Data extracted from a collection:

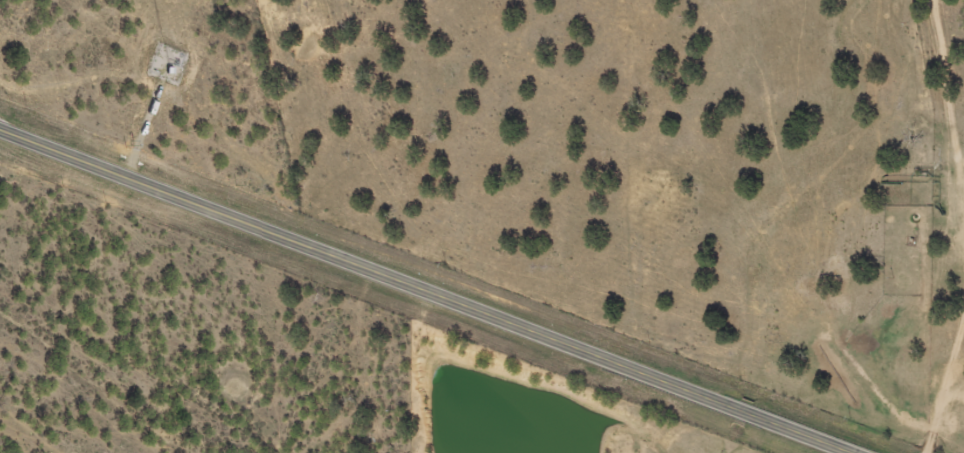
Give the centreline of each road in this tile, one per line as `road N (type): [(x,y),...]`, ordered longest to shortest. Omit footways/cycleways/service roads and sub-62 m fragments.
road 1 (primary): [(0,125),(871,452)]
road 2 (residential): [(950,0),(963,184)]

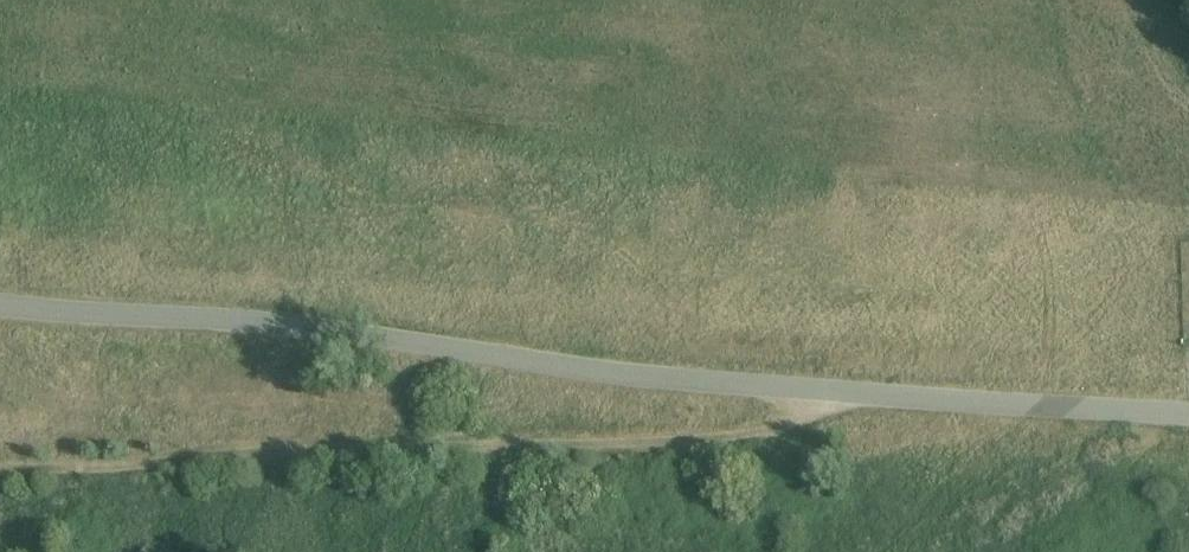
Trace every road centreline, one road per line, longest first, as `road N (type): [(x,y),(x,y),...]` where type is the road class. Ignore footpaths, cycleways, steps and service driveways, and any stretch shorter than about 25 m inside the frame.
road 1 (unclassified): [(1188,414),(619,374),(251,321),(0,305)]
road 2 (track): [(819,391),(798,424),(753,439),(0,473)]

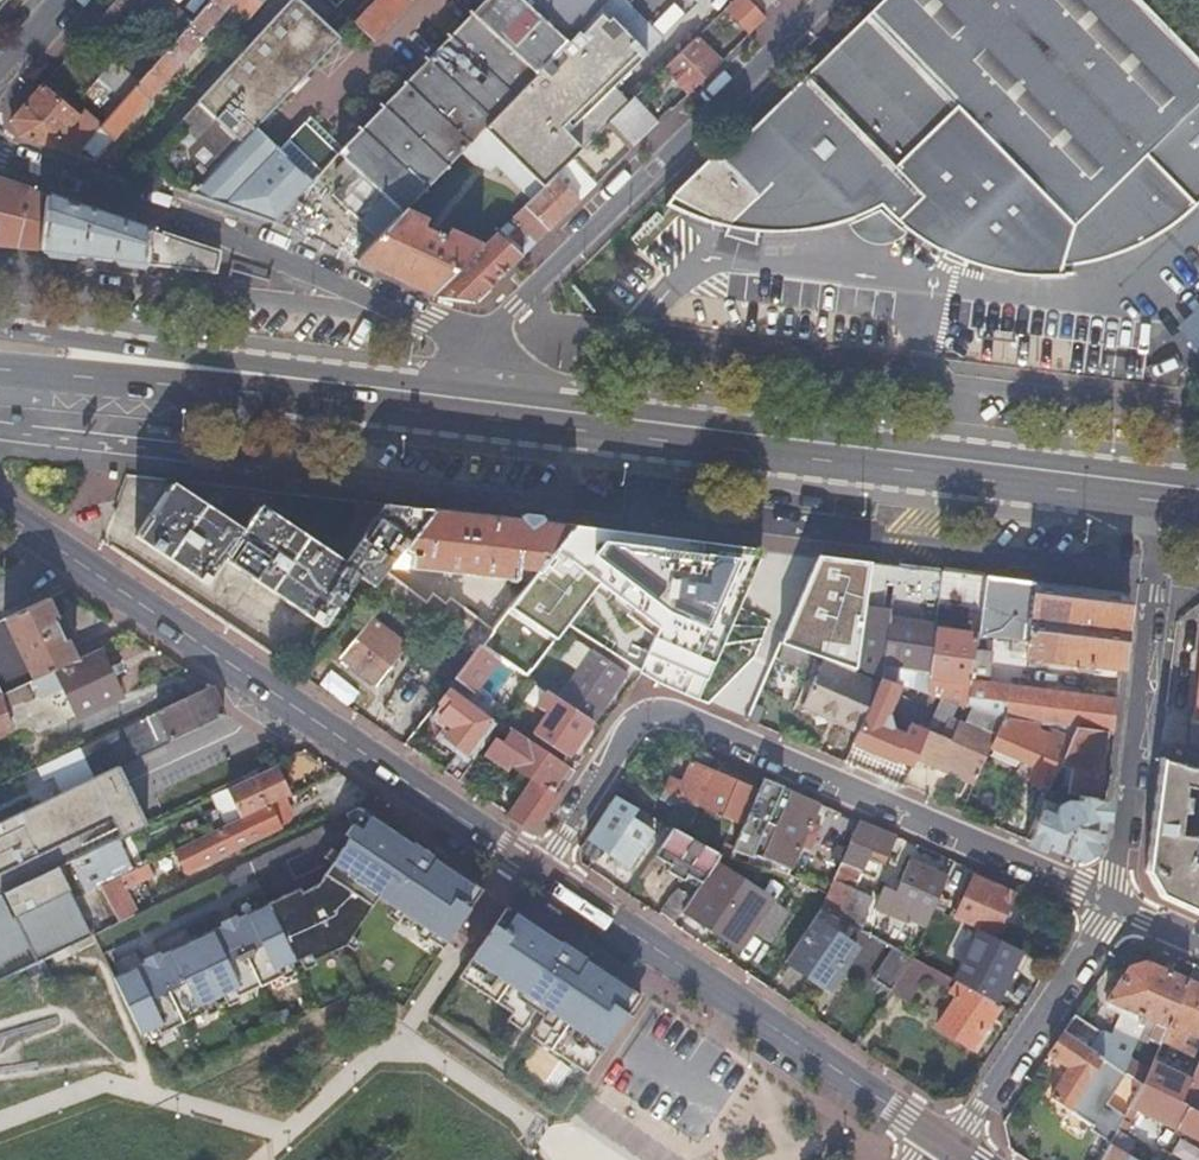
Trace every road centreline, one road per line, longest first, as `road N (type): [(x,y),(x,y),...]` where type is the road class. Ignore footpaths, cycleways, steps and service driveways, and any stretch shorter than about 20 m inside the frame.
road 1 (residential): [(1112,905),(688,716),(650,714),(626,732),(538,871)]
road 2 (residential): [(0,514),(538,871)]
road 3 (residential): [(659,515),(1115,571),(1147,482)]
road 4 (residential): [(476,346),(220,234),(0,159)]
road 5 (primary): [(642,420),(1147,482)]
road 6 (residential): [(206,388),(262,462),(659,515)]
road 7 (unclassified): [(824,0),(476,346)]
road 8 (residential): [(538,871),(930,1132)]
road 9 (residential): [(1112,905),(1154,570)]
road 10 (residential): [(953,1149),(1112,905)]
road 11 (primary): [(260,374),(230,350),(0,318)]
road 12 (primary): [(260,374),(470,398)]
road 13 (primary): [(0,379),(95,393),(206,388)]
road 14 (primary): [(470,398),(642,420)]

TASK:
Leave out the pictures, and retype exactly the lines from the one containing "25 m inside the frame." through the last line of the data above, no more and no less.

RESPONSE FOR THIS EXERCISE:
Trace every road centreline, one road per line, longest first, as `road N (type): [(x,y),(x,y),...]` where type is the road class. Ignore footpaths, cycleways, steps and service driveways, and any stretch shorter than about 25 m inside the frame.
road 1 (unclassified): [(1188,414),(619,374),(251,321),(0,305)]
road 2 (track): [(819,391),(798,424),(753,439),(0,473)]

Trace every road centreline, one road per line, longest first, as `road N (type): [(x,y),(x,y),...]` where type is the road class. Ignore footpaths, cycleways, steps and service driveways, and any stretch shorter than about 20 m inside the frame.
road 1 (residential): [(1112,905),(688,716),(650,714),(626,732),(538,871)]
road 2 (residential): [(0,514),(538,871)]
road 3 (residential): [(659,515),(1115,571),(1147,482)]
road 4 (residential): [(476,346),(220,234),(0,159)]
road 5 (primary): [(642,420),(1147,482)]
road 6 (residential): [(206,388),(262,462),(659,515)]
road 7 (unclassified): [(824,0),(476,346)]
road 8 (residential): [(538,871),(930,1132)]
road 9 (residential): [(1112,905),(1154,570)]
road 10 (residential): [(953,1149),(1112,905)]
road 11 (primary): [(260,374),(230,350),(0,318)]
road 12 (primary): [(260,374),(470,398)]
road 13 (primary): [(0,379),(95,393),(206,388)]
road 14 (primary): [(470,398),(642,420)]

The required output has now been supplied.